Source records:
========
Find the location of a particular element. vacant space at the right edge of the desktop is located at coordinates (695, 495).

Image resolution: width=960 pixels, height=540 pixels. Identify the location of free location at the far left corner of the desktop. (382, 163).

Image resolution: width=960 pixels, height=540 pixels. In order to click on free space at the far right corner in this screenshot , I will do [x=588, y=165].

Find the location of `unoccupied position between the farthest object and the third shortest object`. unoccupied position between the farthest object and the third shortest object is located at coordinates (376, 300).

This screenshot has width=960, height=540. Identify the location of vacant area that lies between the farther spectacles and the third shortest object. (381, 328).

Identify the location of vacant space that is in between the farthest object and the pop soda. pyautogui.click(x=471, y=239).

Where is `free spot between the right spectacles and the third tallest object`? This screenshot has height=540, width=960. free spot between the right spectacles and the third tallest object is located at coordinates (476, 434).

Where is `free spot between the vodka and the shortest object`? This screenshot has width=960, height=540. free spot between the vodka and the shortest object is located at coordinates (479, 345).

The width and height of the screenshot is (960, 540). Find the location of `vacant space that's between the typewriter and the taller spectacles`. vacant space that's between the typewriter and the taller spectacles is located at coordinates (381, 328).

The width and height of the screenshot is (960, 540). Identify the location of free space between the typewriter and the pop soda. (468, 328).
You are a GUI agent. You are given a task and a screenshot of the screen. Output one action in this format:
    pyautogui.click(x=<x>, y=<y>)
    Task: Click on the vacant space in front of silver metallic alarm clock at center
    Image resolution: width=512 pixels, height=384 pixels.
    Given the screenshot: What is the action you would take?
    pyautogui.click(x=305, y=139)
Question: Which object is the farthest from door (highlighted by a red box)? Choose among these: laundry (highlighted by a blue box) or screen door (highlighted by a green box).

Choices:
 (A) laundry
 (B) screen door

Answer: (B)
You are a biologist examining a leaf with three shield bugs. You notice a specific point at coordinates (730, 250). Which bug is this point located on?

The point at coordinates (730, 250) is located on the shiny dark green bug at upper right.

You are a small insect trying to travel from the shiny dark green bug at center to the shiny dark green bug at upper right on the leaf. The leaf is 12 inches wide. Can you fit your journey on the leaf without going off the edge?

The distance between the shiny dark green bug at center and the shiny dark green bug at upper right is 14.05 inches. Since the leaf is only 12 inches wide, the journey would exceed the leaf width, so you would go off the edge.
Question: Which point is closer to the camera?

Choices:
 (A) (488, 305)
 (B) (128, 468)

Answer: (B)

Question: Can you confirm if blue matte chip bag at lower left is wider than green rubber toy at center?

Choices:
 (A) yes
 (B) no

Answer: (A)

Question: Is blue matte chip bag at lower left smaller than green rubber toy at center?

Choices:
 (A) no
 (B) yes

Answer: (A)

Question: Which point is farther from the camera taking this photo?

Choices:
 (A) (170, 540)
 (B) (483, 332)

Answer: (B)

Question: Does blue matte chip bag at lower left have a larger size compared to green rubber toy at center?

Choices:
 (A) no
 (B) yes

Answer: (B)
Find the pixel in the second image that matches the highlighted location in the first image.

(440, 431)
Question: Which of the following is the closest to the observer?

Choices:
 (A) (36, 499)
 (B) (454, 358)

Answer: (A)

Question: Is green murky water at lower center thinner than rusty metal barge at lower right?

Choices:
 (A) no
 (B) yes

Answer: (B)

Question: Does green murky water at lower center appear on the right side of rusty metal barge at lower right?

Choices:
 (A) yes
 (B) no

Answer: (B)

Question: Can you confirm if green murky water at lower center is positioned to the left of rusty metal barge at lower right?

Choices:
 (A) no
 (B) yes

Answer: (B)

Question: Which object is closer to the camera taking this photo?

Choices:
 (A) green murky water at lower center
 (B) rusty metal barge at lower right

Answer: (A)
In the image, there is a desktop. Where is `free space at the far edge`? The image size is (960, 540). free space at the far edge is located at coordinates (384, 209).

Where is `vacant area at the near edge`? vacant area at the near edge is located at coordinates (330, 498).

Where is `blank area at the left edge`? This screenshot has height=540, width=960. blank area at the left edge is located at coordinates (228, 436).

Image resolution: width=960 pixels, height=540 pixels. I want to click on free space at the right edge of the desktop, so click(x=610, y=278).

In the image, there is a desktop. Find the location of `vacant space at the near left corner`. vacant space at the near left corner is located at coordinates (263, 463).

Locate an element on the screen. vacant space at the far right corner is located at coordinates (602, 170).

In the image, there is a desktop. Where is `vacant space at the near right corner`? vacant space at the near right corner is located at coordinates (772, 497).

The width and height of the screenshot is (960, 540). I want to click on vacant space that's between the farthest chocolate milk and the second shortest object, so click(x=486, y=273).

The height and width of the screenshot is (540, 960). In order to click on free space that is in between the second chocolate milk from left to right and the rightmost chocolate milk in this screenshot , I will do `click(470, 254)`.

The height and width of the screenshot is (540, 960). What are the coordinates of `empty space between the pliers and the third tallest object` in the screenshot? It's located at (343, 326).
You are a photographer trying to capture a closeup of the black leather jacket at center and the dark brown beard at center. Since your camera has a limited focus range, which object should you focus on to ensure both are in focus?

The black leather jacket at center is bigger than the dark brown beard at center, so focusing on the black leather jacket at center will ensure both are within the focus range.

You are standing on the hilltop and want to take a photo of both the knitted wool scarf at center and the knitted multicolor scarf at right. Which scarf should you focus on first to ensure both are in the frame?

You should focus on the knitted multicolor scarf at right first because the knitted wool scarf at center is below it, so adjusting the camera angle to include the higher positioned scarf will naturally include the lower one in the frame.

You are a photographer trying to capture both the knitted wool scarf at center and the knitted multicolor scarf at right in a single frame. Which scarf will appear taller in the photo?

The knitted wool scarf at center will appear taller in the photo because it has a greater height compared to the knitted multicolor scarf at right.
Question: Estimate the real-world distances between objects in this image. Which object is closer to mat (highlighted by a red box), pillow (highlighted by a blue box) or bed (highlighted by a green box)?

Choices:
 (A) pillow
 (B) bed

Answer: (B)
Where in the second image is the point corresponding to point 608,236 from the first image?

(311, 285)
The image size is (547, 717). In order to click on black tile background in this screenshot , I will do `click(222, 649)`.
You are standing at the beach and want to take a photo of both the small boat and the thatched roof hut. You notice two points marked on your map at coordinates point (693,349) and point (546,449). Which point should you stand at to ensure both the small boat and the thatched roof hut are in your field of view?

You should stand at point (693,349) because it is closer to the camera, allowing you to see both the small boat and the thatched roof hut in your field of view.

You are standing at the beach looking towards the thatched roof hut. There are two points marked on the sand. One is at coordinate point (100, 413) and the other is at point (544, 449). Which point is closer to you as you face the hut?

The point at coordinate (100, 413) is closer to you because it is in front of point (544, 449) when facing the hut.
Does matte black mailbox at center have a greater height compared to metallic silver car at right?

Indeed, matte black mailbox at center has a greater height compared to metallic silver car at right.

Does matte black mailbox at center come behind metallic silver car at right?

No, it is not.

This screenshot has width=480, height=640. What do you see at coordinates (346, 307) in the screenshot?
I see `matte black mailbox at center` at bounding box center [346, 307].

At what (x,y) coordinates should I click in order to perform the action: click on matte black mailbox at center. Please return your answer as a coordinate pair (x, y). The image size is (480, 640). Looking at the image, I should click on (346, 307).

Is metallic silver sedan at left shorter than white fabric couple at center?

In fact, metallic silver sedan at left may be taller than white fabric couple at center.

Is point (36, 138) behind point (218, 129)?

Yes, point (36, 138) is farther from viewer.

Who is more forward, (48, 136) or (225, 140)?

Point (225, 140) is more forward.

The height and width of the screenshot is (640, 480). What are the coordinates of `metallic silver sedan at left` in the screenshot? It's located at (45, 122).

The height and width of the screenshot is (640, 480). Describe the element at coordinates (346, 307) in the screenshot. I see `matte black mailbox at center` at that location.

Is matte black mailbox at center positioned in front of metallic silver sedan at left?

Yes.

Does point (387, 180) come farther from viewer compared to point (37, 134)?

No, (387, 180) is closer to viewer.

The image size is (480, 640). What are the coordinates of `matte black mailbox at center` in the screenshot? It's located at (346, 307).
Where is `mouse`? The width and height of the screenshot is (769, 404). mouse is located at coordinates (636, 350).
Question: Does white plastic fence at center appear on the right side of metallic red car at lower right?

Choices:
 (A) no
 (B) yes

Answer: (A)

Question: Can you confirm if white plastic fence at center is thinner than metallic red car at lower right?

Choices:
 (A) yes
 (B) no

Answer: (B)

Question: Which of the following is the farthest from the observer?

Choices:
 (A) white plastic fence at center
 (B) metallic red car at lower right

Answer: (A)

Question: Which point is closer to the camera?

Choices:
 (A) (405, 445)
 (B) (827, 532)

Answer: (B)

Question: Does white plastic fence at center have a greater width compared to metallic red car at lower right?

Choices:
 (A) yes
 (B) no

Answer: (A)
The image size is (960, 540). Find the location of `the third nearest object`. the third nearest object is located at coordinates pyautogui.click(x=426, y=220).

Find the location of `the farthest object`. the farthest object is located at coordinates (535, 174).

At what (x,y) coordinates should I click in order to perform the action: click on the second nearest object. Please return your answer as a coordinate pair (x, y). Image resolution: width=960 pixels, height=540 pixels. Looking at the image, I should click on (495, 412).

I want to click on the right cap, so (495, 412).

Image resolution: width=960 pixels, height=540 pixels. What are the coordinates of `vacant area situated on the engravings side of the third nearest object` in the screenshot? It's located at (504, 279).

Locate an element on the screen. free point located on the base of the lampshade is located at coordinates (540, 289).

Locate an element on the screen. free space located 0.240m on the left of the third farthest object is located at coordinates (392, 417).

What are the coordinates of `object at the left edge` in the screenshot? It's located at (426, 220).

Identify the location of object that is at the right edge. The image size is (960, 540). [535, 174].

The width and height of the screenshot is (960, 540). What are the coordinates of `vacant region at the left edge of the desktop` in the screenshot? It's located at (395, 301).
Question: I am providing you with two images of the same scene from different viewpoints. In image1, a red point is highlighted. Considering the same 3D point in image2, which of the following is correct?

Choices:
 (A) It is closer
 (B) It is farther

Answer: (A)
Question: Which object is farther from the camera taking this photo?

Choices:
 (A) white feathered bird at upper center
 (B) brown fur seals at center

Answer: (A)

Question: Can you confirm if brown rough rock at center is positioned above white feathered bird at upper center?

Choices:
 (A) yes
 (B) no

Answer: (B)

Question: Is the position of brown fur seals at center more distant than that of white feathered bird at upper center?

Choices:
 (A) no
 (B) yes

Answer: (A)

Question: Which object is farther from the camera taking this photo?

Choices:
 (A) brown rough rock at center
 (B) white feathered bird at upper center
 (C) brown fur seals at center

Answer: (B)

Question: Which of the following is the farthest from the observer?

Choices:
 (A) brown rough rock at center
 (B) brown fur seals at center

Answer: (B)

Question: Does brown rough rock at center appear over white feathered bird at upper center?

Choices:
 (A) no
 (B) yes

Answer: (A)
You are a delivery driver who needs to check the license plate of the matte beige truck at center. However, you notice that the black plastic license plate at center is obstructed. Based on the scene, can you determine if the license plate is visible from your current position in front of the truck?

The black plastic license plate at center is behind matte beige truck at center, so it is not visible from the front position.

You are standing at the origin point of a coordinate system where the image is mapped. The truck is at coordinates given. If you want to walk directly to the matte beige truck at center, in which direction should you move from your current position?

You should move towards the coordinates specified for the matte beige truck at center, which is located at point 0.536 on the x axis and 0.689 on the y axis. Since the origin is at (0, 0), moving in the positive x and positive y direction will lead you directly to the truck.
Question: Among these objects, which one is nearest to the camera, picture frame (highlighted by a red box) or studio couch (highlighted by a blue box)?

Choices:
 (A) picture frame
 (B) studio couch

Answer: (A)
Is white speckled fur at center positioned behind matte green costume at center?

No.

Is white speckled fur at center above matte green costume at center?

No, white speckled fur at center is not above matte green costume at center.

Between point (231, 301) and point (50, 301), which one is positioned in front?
========
Copy the entries above word for word, starting with the line that contains "Does point (387, 180)" and ending with the line that contains "Locate an element on the screen. free point", with both of those lines included.

Does point (387, 180) come farther from viewer compared to point (37, 134)?

No, (387, 180) is closer to viewer.

The image size is (480, 640). What are the coordinates of `matte black mailbox at center` in the screenshot? It's located at (346, 307).
Where is `mouse`? The width and height of the screenshot is (769, 404). mouse is located at coordinates (636, 350).
Question: Does white plastic fence at center appear on the right side of metallic red car at lower right?

Choices:
 (A) no
 (B) yes

Answer: (A)

Question: Can you confirm if white plastic fence at center is thinner than metallic red car at lower right?

Choices:
 (A) yes
 (B) no

Answer: (B)

Question: Which of the following is the farthest from the observer?

Choices:
 (A) white plastic fence at center
 (B) metallic red car at lower right

Answer: (A)

Question: Which point is closer to the camera?

Choices:
 (A) (405, 445)
 (B) (827, 532)

Answer: (B)

Question: Does white plastic fence at center have a greater width compared to metallic red car at lower right?

Choices:
 (A) yes
 (B) no

Answer: (A)
The image size is (960, 540). Find the location of `the third nearest object`. the third nearest object is located at coordinates pyautogui.click(x=426, y=220).

Find the location of `the farthest object`. the farthest object is located at coordinates (535, 174).

At what (x,y) coordinates should I click in order to perform the action: click on the second nearest object. Please return your answer as a coordinate pair (x, y). Image resolution: width=960 pixels, height=540 pixels. Looking at the image, I should click on (495, 412).

I want to click on the right cap, so (495, 412).

Image resolution: width=960 pixels, height=540 pixels. What are the coordinates of `vacant area situated on the engravings side of the third nearest object` in the screenshot? It's located at (504, 279).

Locate an element on the screen. free point located on the base of the lampshade is located at coordinates (540, 289).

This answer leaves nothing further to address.